(Data entries)

= Beginning of Section =

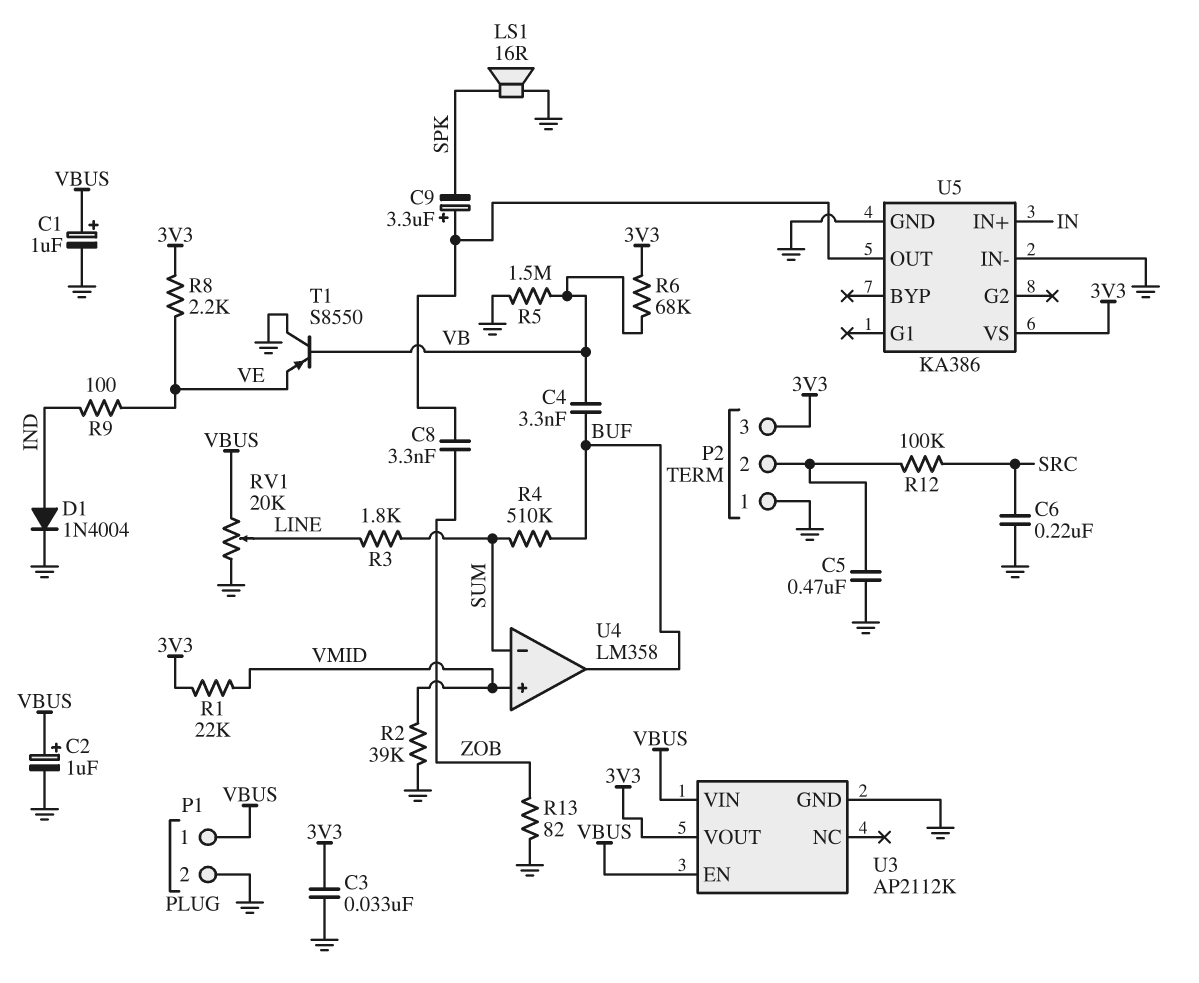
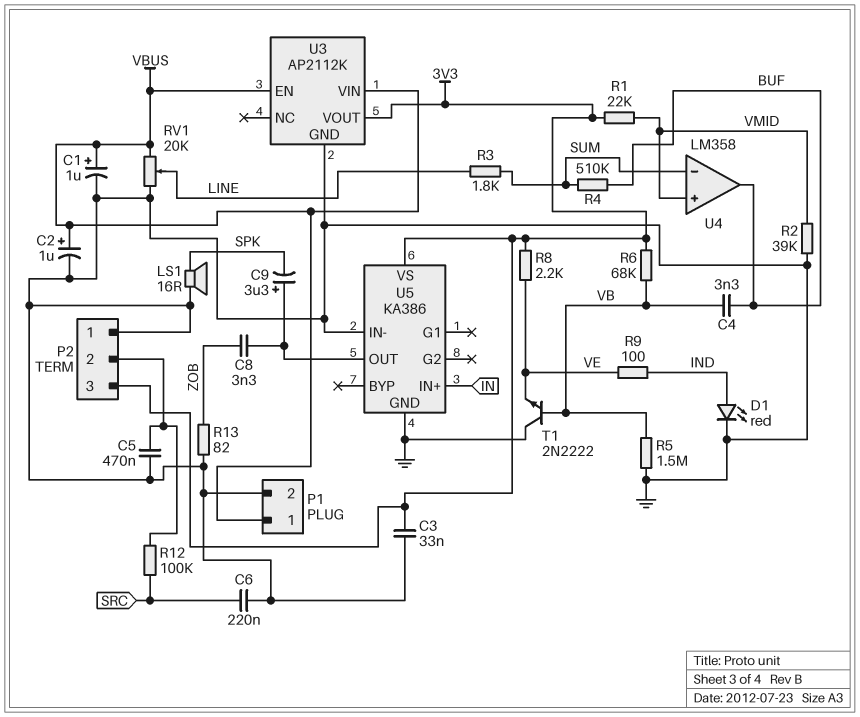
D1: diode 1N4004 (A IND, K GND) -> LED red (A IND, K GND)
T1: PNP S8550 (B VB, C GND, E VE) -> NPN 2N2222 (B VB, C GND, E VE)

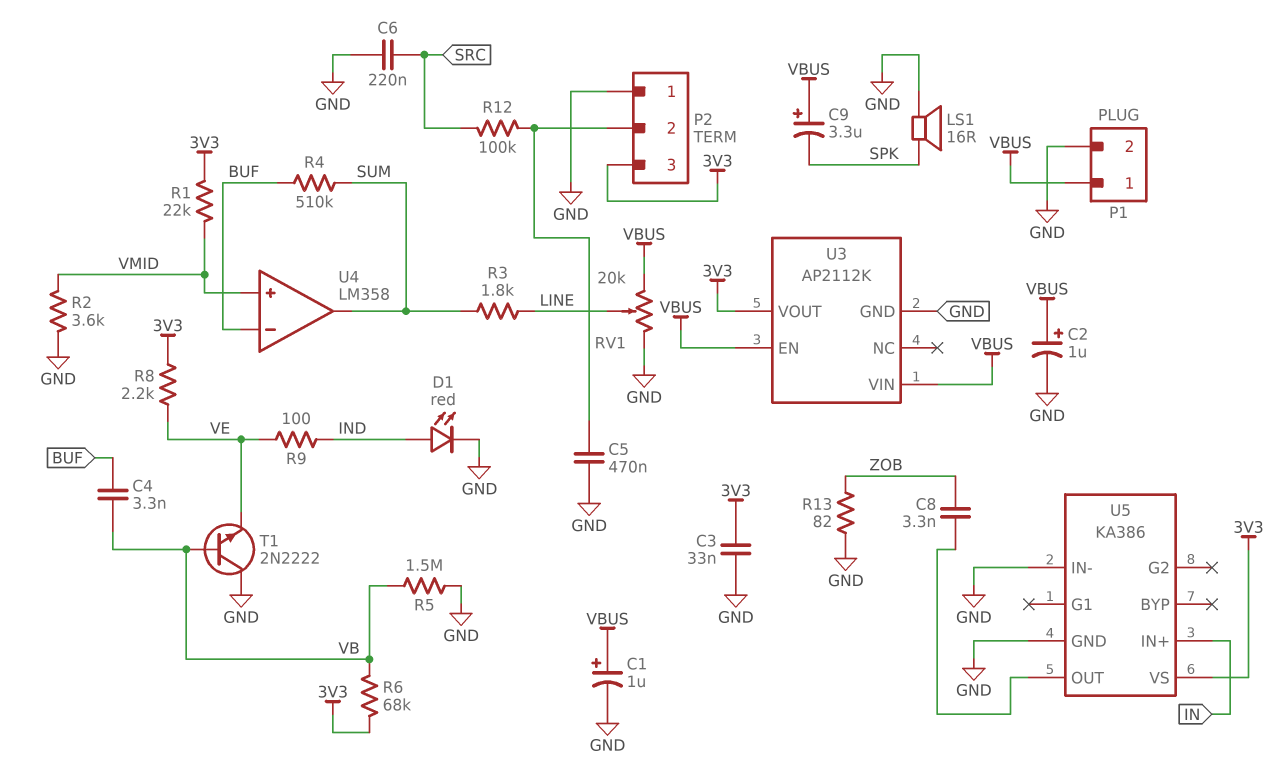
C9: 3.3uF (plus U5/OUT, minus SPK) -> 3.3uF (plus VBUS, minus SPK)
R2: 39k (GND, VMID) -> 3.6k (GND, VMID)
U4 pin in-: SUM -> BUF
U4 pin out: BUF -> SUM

= End of Section =
= Beginning of Section =

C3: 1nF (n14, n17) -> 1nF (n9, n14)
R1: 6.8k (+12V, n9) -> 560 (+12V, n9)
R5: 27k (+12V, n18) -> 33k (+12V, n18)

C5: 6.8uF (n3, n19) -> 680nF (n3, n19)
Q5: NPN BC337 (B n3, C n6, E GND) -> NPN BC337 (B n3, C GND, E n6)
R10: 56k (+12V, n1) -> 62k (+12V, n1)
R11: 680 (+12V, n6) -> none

= End of Section =
= Beginning of Section =

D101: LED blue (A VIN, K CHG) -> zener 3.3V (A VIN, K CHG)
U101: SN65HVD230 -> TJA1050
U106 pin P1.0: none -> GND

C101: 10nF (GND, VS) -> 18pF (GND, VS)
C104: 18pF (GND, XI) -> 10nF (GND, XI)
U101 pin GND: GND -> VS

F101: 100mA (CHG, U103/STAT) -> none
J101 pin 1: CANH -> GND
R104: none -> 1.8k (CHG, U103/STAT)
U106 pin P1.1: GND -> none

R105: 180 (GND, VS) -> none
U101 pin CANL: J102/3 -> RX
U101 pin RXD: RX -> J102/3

= End of Section =

__WHAT THE TASK REQUIRES__: Whenever a line of the data holds the string "none", pick that line out.

__SOLVED EXERCISE__:
R11: 680 (+12V, n6) -> none
U106 pin P1.0: none -> GND
F101: 100mA (CHG, U103/STAT) -> none
R104: none -> 1.8k (CHG, U103/STAT)
U106 pin P1.1: GND -> none
R105: 180 (GND, VS) -> none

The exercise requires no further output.